Work order: Each line from the first down to the one containing "type=shifted; before=ruler in" should be returned exactly as it appears below.

Records provided:
————
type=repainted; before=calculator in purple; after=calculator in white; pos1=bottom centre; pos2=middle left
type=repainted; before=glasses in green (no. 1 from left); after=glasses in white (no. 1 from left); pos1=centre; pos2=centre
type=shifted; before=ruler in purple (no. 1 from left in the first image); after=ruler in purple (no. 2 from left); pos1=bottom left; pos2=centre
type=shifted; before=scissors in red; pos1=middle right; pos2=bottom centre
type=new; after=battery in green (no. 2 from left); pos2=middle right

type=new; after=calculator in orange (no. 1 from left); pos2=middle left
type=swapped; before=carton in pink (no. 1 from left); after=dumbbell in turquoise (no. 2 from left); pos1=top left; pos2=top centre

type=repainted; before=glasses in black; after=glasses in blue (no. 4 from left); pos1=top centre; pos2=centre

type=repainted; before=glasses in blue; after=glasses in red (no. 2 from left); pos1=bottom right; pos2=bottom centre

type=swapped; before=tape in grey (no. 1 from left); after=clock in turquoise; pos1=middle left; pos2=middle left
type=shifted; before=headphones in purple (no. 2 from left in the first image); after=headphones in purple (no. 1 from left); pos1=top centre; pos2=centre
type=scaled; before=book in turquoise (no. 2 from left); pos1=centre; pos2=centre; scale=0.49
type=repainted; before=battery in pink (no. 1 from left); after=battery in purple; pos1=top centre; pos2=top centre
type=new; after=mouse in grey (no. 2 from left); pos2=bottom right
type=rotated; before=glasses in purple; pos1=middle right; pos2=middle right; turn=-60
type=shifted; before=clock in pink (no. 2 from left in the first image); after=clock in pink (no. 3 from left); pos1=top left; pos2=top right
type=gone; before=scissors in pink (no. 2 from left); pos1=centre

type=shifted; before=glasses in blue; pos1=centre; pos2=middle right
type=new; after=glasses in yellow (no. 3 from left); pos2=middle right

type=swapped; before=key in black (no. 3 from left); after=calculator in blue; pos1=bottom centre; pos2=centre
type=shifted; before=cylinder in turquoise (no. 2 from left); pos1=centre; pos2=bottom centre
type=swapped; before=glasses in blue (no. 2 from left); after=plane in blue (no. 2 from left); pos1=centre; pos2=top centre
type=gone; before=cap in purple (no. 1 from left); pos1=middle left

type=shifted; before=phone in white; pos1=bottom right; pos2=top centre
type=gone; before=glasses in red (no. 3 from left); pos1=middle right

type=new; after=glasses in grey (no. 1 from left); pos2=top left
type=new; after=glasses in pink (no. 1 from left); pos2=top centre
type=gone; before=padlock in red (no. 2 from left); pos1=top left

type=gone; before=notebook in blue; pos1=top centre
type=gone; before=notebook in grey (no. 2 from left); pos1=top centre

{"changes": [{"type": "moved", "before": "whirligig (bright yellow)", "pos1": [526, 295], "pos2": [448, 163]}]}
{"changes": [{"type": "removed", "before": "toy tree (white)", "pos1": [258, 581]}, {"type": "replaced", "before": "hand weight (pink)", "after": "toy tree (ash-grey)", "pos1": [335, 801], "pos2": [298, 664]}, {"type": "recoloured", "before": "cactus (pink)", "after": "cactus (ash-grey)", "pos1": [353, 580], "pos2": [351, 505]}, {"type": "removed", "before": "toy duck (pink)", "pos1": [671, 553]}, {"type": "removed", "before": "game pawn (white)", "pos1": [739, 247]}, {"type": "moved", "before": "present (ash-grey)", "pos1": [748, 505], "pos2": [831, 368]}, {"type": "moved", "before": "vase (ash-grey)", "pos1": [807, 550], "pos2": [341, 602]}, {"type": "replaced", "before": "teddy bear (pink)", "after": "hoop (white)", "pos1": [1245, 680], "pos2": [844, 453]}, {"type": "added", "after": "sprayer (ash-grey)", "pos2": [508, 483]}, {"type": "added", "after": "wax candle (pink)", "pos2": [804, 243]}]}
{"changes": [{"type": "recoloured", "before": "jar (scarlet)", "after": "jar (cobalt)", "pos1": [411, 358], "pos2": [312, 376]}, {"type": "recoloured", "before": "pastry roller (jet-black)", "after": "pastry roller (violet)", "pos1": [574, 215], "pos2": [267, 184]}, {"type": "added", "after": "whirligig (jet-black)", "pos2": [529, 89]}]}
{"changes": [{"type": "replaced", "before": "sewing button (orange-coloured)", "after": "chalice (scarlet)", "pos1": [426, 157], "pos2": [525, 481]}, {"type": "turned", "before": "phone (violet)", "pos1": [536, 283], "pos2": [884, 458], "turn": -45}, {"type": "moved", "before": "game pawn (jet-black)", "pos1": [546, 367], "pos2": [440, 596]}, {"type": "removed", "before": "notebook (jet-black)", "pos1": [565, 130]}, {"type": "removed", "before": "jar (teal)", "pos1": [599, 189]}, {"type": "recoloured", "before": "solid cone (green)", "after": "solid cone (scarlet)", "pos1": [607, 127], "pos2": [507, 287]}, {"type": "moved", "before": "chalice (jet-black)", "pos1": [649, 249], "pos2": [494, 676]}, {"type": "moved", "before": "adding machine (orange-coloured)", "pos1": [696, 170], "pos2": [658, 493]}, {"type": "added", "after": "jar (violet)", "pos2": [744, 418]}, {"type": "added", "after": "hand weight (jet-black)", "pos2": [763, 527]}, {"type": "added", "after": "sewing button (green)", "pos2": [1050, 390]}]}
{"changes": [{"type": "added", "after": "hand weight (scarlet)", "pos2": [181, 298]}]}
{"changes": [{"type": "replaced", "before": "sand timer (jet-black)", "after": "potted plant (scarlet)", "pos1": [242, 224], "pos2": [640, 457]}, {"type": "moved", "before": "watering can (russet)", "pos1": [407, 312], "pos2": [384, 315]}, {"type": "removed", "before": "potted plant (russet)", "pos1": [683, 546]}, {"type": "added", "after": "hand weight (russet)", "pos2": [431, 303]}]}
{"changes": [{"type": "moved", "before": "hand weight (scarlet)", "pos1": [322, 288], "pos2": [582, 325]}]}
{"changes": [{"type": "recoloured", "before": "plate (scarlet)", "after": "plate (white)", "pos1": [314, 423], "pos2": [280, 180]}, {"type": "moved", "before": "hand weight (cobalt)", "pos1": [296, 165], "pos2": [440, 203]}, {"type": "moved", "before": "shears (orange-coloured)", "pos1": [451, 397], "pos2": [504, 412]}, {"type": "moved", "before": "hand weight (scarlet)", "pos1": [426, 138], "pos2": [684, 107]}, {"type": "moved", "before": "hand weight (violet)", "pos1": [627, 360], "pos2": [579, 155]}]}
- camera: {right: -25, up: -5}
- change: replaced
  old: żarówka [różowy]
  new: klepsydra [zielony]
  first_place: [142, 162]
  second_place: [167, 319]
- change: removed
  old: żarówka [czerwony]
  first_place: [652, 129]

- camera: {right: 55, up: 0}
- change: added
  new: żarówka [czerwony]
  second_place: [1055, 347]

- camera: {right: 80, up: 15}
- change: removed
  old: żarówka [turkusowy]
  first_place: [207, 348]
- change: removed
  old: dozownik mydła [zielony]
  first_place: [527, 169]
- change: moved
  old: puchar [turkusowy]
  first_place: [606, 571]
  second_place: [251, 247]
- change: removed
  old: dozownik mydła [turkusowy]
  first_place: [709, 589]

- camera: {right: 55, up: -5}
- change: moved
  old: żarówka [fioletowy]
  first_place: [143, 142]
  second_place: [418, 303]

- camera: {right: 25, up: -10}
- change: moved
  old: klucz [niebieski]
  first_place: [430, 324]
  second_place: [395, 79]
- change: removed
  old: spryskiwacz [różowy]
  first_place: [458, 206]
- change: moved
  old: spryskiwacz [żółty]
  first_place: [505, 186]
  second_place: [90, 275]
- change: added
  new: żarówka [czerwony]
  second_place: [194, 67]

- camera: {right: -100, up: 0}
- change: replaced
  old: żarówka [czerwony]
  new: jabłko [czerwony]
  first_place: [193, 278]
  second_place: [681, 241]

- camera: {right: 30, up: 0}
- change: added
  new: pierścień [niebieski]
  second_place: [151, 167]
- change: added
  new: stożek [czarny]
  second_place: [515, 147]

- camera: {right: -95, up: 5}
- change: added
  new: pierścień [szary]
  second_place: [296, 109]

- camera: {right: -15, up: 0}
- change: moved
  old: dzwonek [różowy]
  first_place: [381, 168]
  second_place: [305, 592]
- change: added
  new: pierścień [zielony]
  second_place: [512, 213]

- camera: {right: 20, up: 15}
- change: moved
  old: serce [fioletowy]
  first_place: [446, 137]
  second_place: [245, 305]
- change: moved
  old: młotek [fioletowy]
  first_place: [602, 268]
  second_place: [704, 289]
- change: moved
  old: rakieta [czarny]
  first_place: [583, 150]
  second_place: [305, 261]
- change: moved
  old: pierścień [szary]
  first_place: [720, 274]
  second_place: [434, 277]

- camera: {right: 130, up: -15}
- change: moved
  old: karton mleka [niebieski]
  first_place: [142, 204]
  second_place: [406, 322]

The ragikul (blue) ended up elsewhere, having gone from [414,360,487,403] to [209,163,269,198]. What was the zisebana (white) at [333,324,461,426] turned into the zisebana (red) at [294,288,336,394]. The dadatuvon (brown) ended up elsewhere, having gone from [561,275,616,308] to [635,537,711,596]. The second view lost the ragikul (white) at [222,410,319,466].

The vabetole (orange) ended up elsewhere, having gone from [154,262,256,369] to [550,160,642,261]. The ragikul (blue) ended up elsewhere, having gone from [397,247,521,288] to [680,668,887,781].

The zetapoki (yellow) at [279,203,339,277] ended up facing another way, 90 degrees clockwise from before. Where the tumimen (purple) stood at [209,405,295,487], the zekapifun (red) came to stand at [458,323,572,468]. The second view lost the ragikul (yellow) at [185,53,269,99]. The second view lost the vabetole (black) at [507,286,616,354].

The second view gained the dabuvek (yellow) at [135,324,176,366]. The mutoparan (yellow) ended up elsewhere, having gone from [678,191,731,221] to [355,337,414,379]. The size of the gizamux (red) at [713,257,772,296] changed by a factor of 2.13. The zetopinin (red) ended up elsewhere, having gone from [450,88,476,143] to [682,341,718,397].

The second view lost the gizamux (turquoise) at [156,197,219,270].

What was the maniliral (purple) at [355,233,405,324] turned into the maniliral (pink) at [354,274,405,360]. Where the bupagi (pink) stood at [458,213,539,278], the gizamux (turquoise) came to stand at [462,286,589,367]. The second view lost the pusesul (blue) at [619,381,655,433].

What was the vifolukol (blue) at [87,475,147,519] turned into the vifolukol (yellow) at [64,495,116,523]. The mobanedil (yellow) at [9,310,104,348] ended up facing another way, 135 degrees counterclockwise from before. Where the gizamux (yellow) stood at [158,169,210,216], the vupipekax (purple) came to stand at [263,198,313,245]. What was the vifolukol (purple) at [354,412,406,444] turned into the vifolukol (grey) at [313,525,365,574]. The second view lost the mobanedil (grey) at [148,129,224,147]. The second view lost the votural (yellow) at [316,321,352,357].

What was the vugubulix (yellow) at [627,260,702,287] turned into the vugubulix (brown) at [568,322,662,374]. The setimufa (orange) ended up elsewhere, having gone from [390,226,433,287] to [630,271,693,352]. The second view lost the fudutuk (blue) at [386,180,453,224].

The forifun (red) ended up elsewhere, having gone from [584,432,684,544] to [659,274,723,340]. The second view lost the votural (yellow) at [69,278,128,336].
————
Exercise output:
type=repainted; before=calculator in purple; after=calculator in white; pos1=bottom centre; pos2=middle left
type=repainted; before=glasses in green (no. 1 from left); after=glasses in white (no. 1 from left); pos1=centre; pos2=centre
type=shifted; before=ruler in purple (no. 1 from left in the first image); after=ruler in purple (no. 2 from left); pos1=bottom left; pos2=centre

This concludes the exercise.